■ **Try it**: Your copy should match the entries below exactly, apart from the images.

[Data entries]
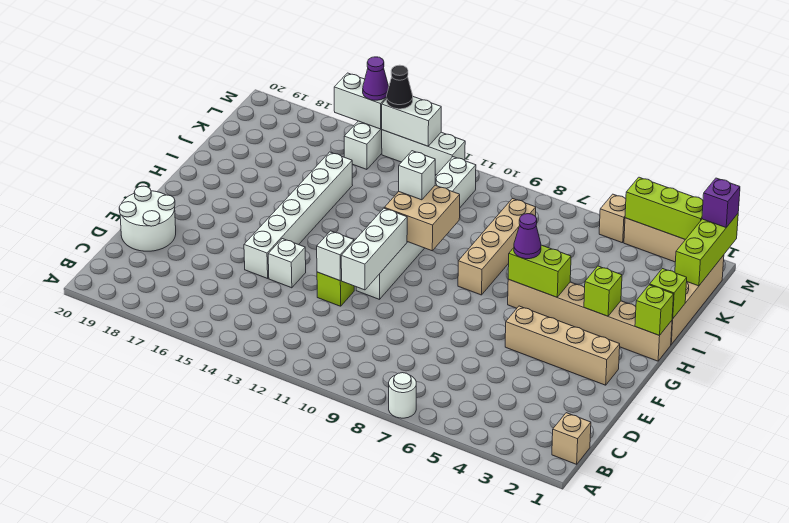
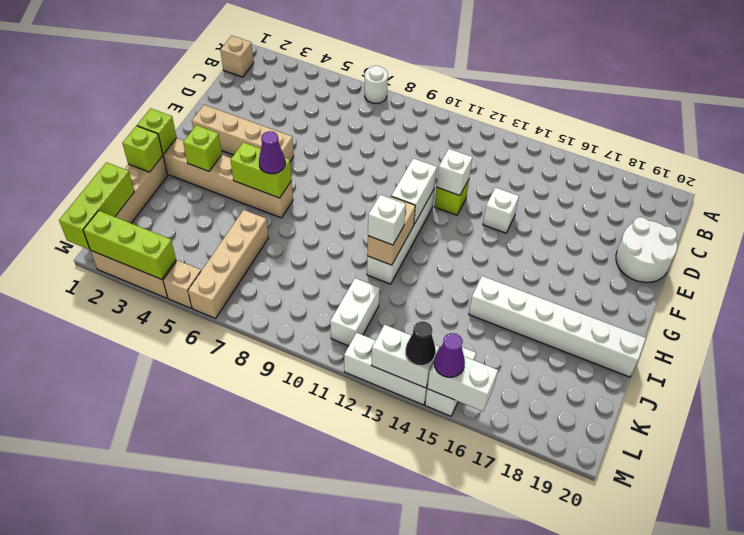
white 1x3 brick [341,208,407,290] -> white 1x2 brick [391,158,437,224]
white 1x6 brick [244,152,353,278] -> white 1x6 brick turned to [469,276,646,377]
tan 1x4 brick [458,198,536,295] -> tan 1x4 brick moved to [188,210,269,318]
tan 2x2 brick [385,185,460,251] -> tan 1x2 brick [367,197,415,265]
purple 1x1 brick [702,178,740,227] -> none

■ **Final answer**:
white 1x3 brick [341,208,407,290] -> white 1x2 brick [391,158,437,224]
white 1x6 brick [244,152,353,278] -> white 1x6 brick turned to [469,276,646,377]
tan 1x4 brick [458,198,536,295] -> tan 1x4 brick moved to [188,210,269,318]
tan 2x2 brick [385,185,460,251] -> tan 1x2 brick [367,197,415,265]
purple 1x1 brick [702,178,740,227] -> none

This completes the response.